DATA:
>>>

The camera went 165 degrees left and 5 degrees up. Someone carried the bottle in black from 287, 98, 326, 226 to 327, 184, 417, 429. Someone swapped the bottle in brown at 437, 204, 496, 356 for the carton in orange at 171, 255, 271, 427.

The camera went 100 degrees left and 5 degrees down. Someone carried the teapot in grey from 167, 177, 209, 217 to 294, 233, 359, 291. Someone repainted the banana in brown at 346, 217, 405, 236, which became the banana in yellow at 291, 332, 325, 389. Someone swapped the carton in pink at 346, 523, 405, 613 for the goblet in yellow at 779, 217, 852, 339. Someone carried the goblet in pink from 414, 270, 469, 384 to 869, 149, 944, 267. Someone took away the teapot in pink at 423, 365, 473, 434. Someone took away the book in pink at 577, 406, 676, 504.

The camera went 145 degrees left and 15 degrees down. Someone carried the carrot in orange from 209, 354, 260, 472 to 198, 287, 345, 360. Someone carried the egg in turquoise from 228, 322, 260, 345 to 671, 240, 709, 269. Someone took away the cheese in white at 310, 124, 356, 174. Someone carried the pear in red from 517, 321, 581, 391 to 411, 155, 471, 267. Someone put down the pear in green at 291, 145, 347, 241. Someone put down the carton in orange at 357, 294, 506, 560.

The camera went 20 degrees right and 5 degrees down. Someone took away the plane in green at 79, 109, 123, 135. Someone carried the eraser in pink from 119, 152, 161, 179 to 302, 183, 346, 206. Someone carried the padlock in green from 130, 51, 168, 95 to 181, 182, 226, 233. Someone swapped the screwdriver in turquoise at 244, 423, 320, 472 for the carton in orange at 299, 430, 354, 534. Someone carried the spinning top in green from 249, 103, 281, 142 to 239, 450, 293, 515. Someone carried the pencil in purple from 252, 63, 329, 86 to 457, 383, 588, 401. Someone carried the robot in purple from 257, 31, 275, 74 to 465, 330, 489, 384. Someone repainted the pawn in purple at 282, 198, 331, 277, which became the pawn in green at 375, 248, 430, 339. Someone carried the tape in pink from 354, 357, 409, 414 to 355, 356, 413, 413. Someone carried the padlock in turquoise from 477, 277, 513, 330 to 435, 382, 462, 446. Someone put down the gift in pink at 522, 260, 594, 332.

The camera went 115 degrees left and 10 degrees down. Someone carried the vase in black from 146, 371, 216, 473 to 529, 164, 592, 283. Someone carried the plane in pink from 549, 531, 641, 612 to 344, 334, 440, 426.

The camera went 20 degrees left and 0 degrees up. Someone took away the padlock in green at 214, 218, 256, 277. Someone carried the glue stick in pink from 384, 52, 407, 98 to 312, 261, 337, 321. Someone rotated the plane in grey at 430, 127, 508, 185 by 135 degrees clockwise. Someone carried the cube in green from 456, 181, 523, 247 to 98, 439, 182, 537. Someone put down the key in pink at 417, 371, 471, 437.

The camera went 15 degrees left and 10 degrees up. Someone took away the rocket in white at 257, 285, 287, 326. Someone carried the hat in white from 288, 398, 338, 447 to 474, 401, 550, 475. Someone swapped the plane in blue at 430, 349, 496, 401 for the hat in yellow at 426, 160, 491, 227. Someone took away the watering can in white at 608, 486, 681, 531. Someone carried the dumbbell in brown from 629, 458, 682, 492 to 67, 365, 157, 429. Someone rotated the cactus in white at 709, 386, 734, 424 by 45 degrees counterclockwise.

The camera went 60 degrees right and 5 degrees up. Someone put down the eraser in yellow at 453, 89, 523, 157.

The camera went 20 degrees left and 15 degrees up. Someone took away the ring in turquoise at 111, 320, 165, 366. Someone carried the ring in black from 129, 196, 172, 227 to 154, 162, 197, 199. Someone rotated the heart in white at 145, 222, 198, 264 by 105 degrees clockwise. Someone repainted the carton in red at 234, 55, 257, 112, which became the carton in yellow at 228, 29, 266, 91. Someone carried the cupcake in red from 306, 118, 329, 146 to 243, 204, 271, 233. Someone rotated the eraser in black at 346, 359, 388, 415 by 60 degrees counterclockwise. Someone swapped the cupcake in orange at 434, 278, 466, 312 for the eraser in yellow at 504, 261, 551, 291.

<<<

AIM OF THE EXERCISE: Everything from the line with "The camera went 20 degrees left and 0" to the last line of the data is what to return, word for word; leave out the rest.

SOLUTION FOR THIS PROBLEM:
The camera went 20 degrees left and 0 degrees up. Someone took away the padlock in green at 214, 218, 256, 277. Someone carried the glue stick in pink from 384, 52, 407, 98 to 312, 261, 337, 321. Someone rotated the plane in grey at 430, 127, 508, 185 by 135 degrees clockwise. Someone carried the cube in green from 456, 181, 523, 247 to 98, 439, 182, 537. Someone put down the key in pink at 417, 371, 471, 437.

The camera went 15 degrees left and 10 degrees up. Someone took away the rocket in white at 257, 285, 287, 326. Someone carried the hat in white from 288, 398, 338, 447 to 474, 401, 550, 475. Someone swapped the plane in blue at 430, 349, 496, 401 for the hat in yellow at 426, 160, 491, 227. Someone took away the watering can in white at 608, 486, 681, 531. Someone carried the dumbbell in brown from 629, 458, 682, 492 to 67, 365, 157, 429. Someone rotated the cactus in white at 709, 386, 734, 424 by 45 degrees counterclockwise.

The camera went 60 degrees right and 5 degrees up. Someone put down the eraser in yellow at 453, 89, 523, 157.

The camera went 20 degrees left and 15 degrees up. Someone took away the ring in turquoise at 111, 320, 165, 366. Someone carried the ring in black from 129, 196, 172, 227 to 154, 162, 197, 199. Someone rotated the heart in white at 145, 222, 198, 264 by 105 degrees clockwise. Someone repainted the carton in red at 234, 55, 257, 112, which became the carton in yellow at 228, 29, 266, 91. Someone carried the cupcake in red from 306, 118, 329, 146 to 243, 204, 271, 233. Someone rotated the eraser in black at 346, 359, 388, 415 by 60 degrees counterclockwise. Someone swapped the cupcake in orange at 434, 278, 466, 312 for the eraser in yellow at 504, 261, 551, 291.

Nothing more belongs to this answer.